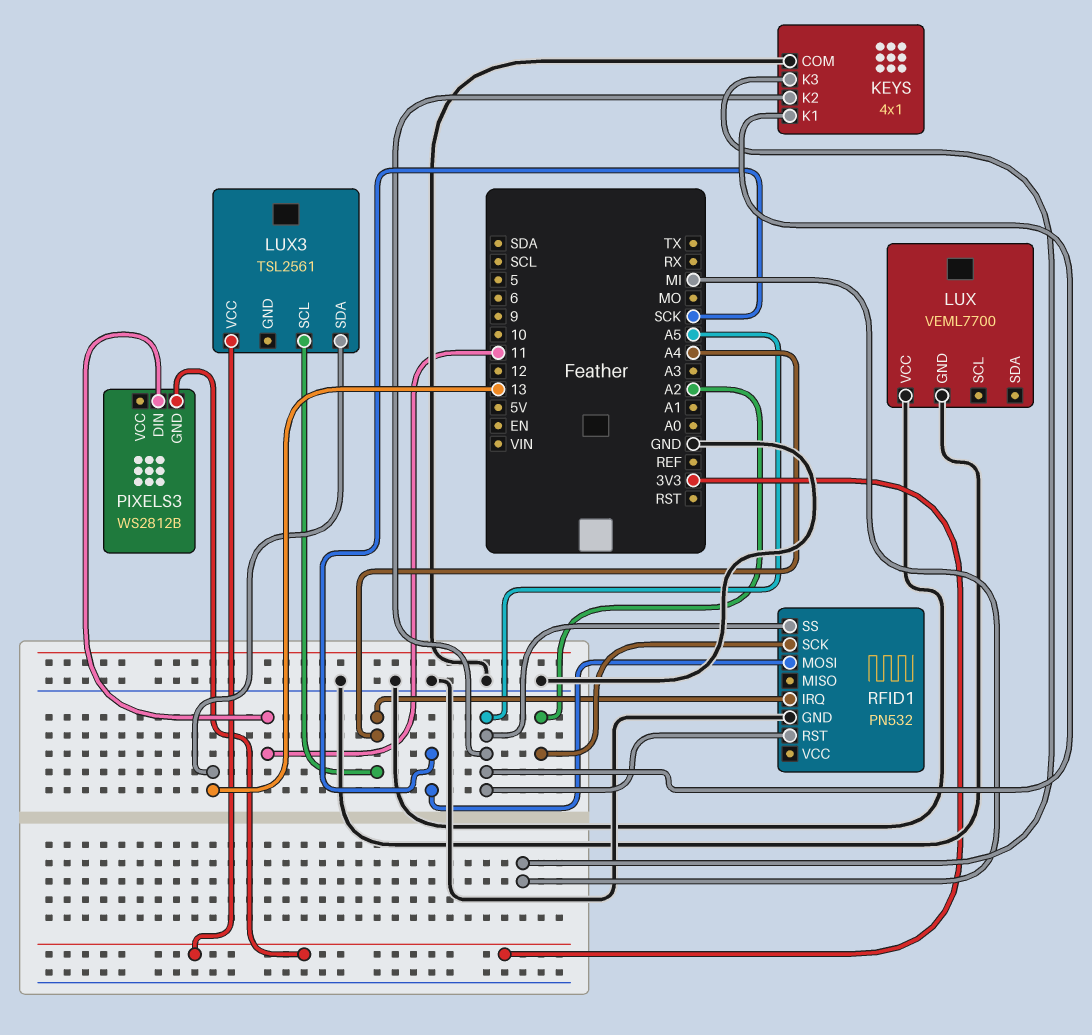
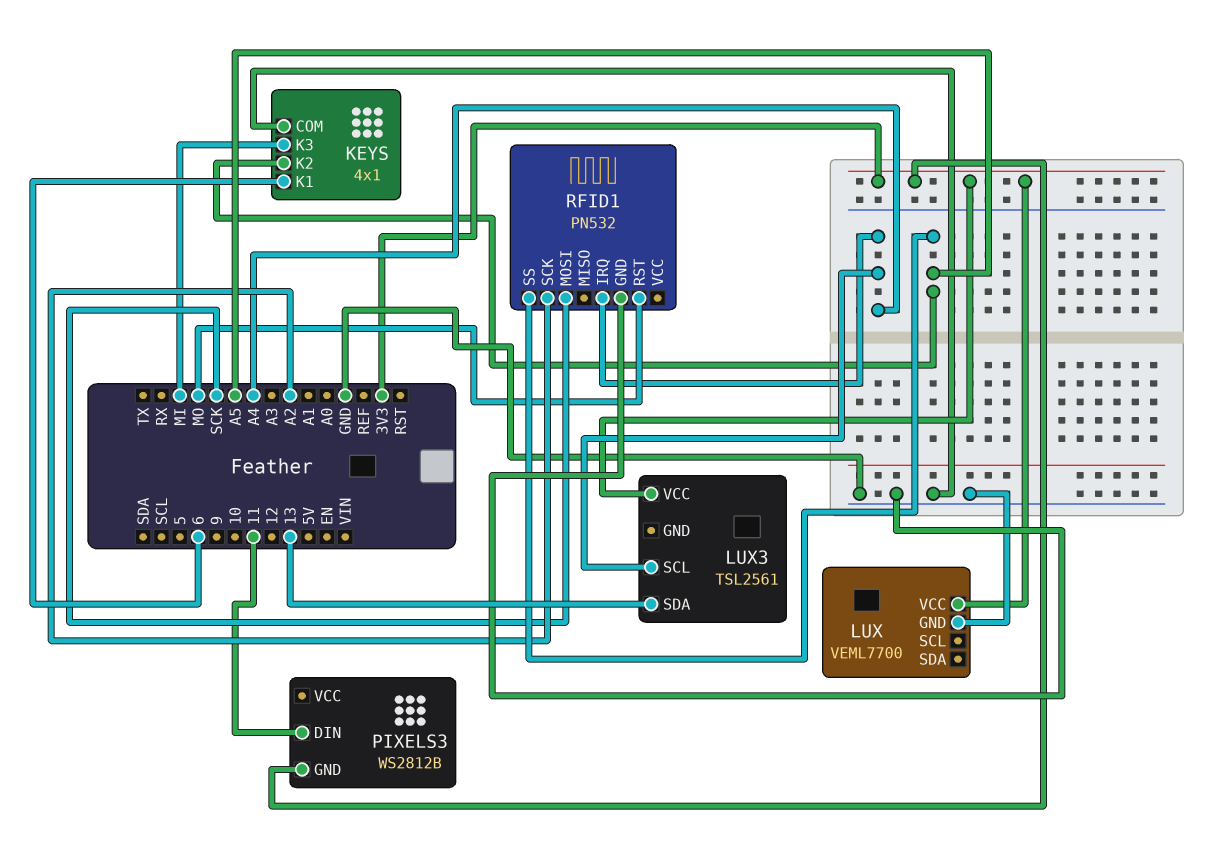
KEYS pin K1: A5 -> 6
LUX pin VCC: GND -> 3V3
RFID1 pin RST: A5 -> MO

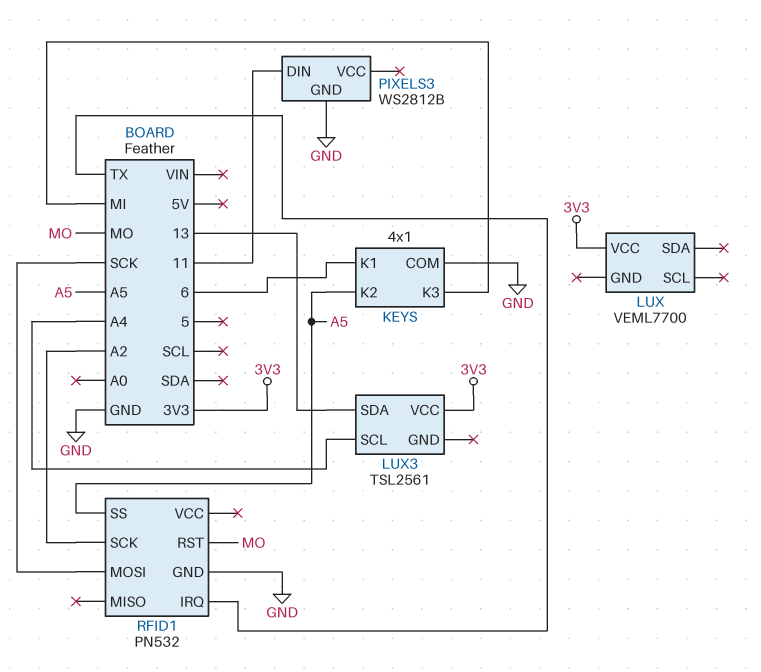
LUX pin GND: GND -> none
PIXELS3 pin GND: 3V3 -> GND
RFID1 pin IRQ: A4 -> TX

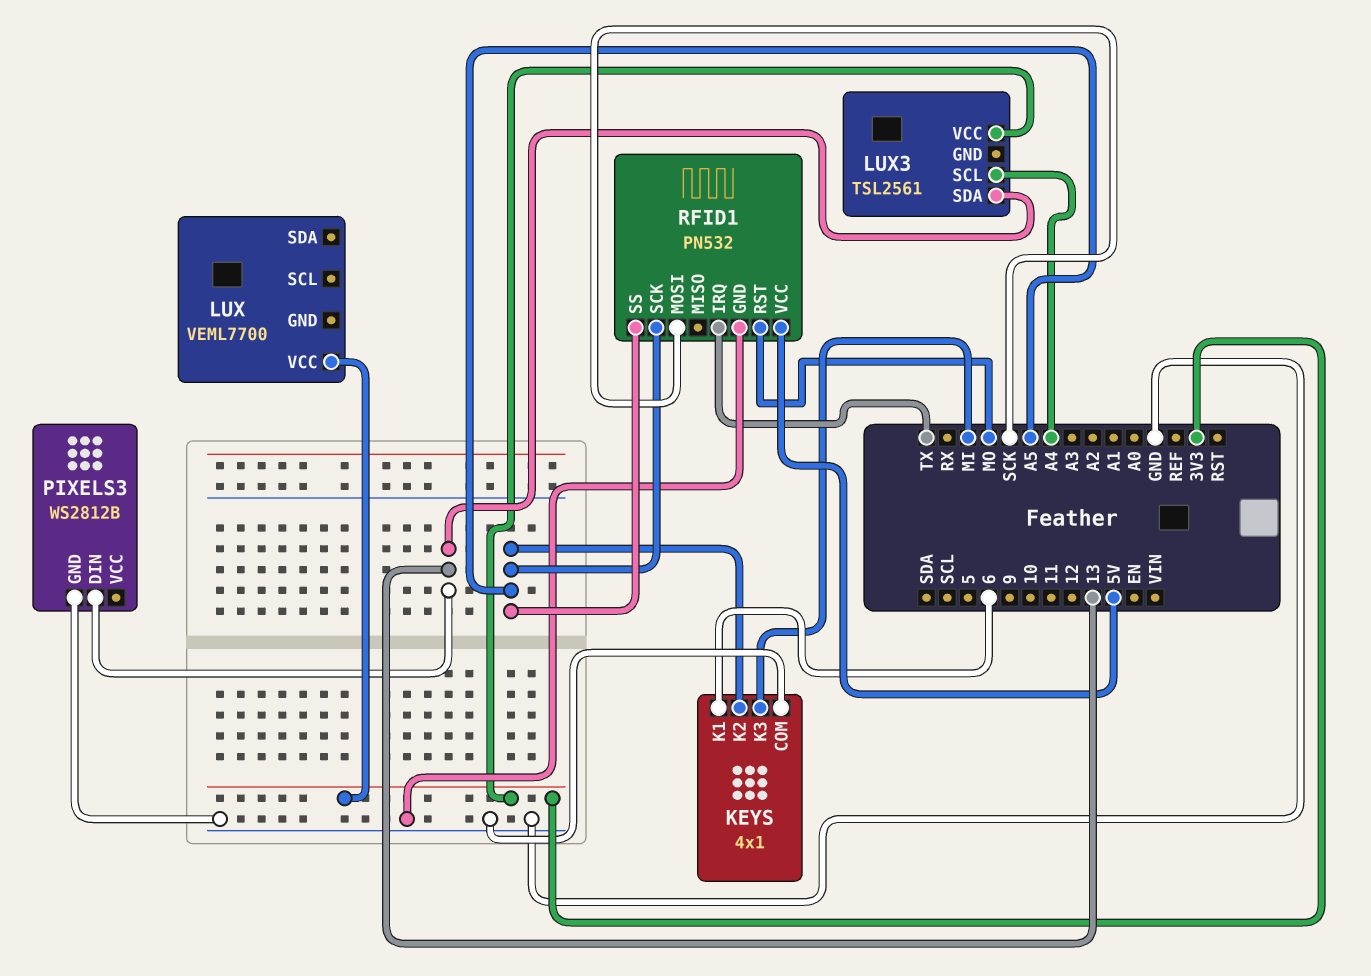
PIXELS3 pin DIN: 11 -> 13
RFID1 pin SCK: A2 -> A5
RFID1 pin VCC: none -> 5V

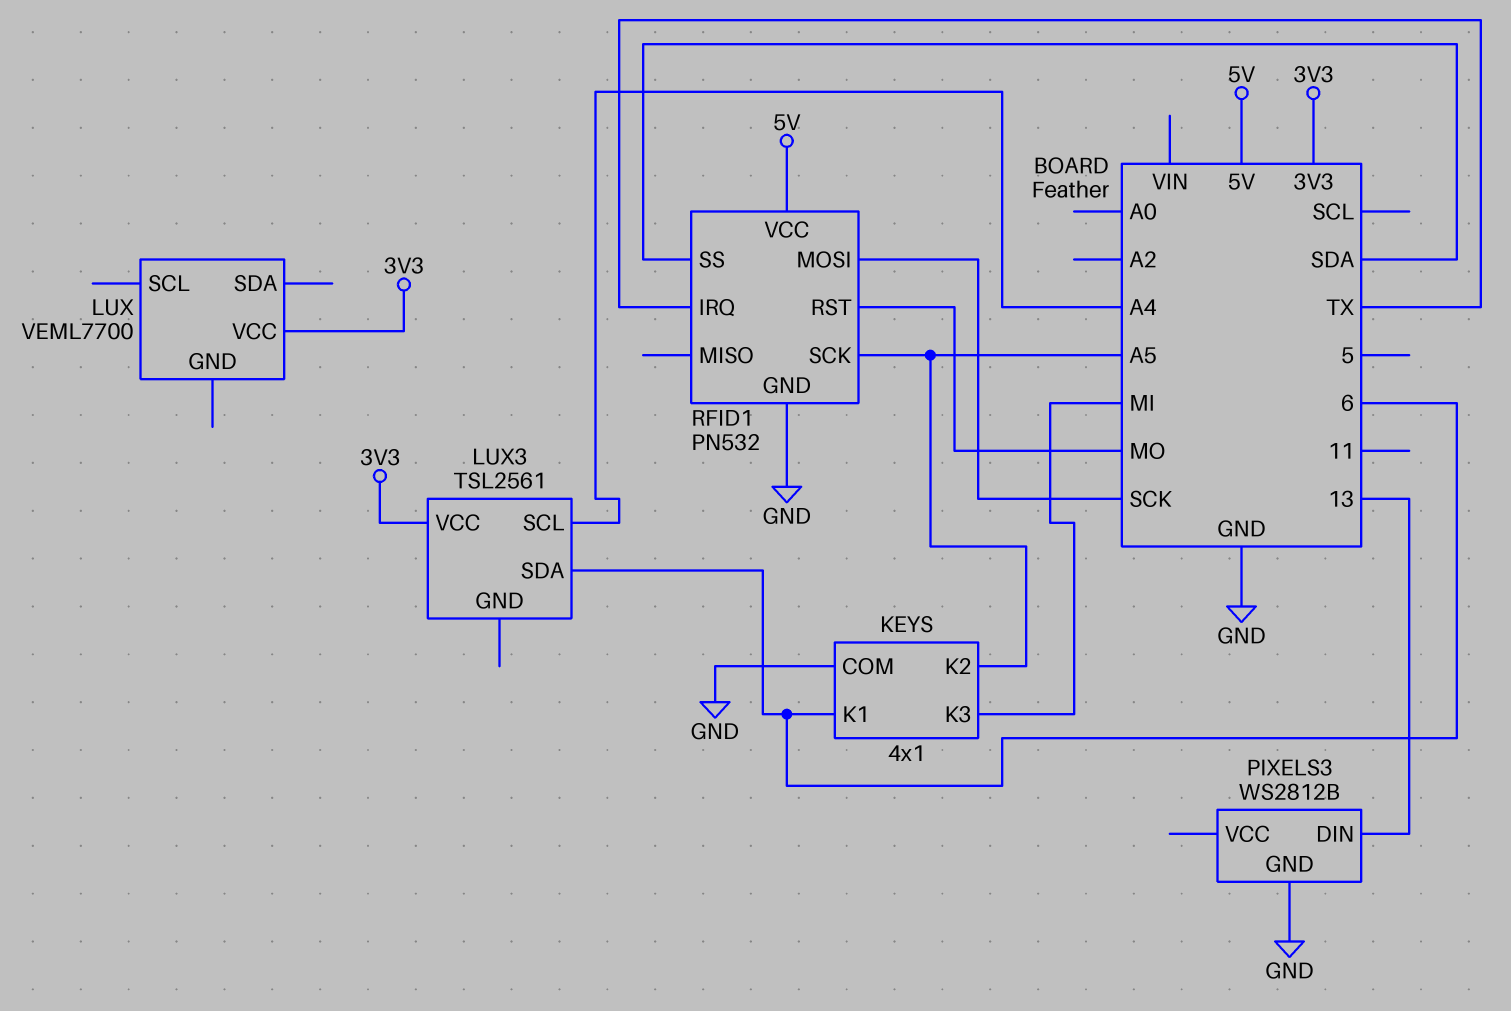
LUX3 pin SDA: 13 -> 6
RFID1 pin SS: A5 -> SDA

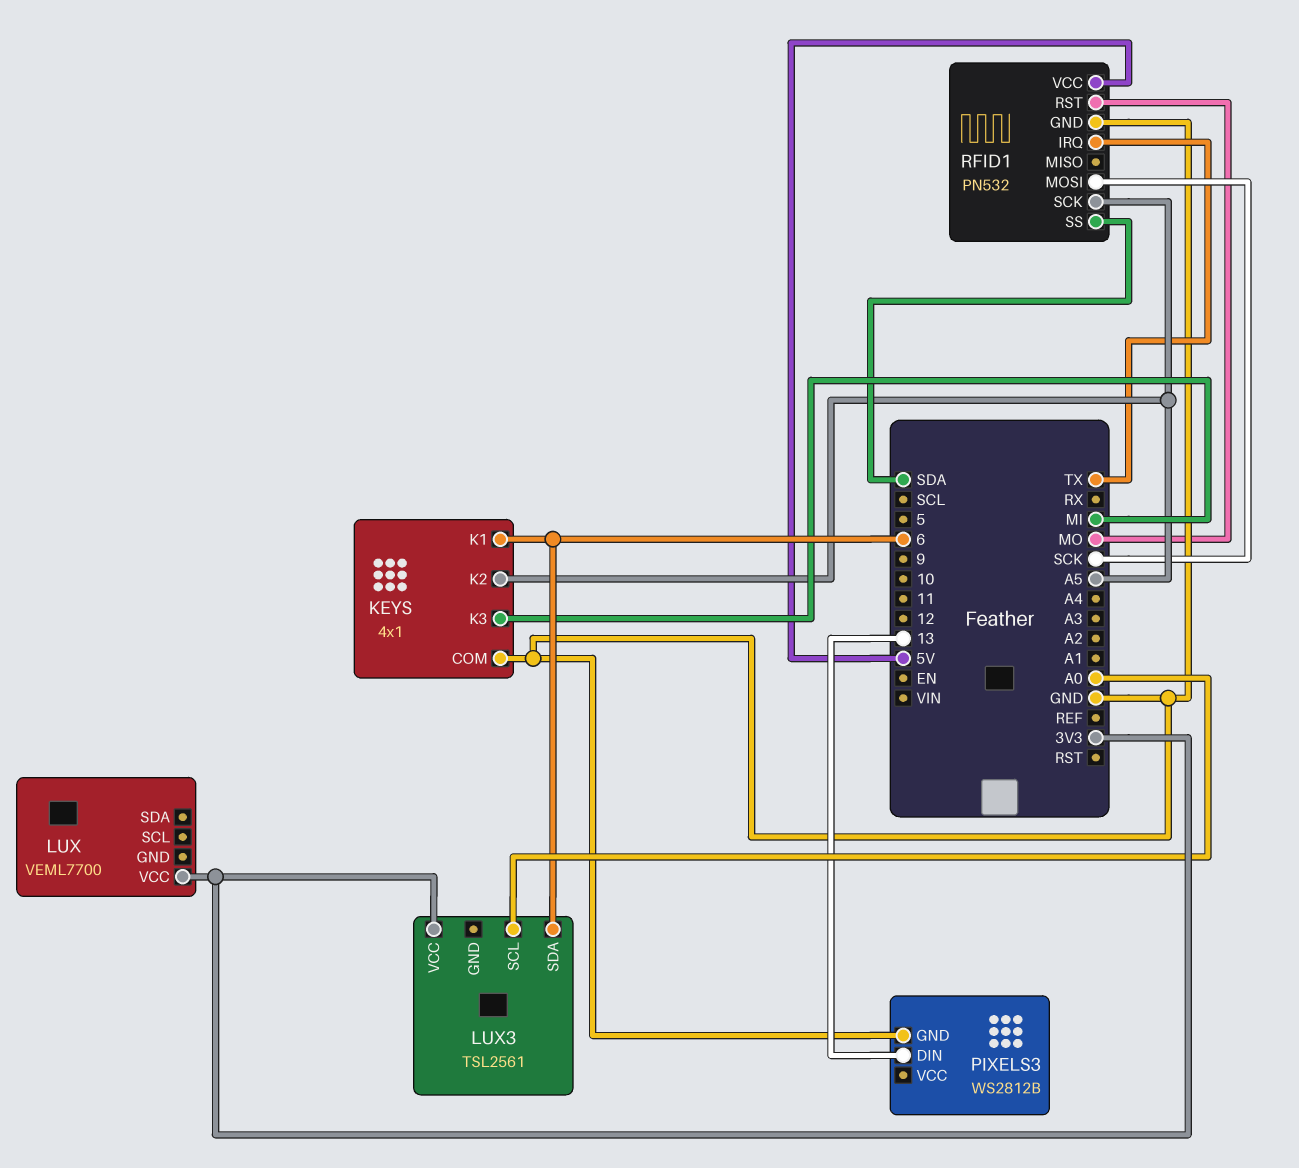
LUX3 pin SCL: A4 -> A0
▬▬▬▬▬▬
▶ [PROBLEM TO SOLVE]
Set the entries down again exactly. Do not include the images.

▶ [ANSWER TO THIS EXERCISE]
KEYS pin K1: A5 -> 6
LUX pin VCC: GND -> 3V3
RFID1 pin RST: A5 -> MO

LUX pin GND: GND -> none
PIXELS3 pin GND: 3V3 -> GND
RFID1 pin IRQ: A4 -> TX

PIXELS3 pin DIN: 11 -> 13
RFID1 pin SCK: A2 -> A5
RFID1 pin VCC: none -> 5V

LUX3 pin SDA: 13 -> 6
RFID1 pin SS: A5 -> SDA

LUX3 pin SCL: A4 -> A0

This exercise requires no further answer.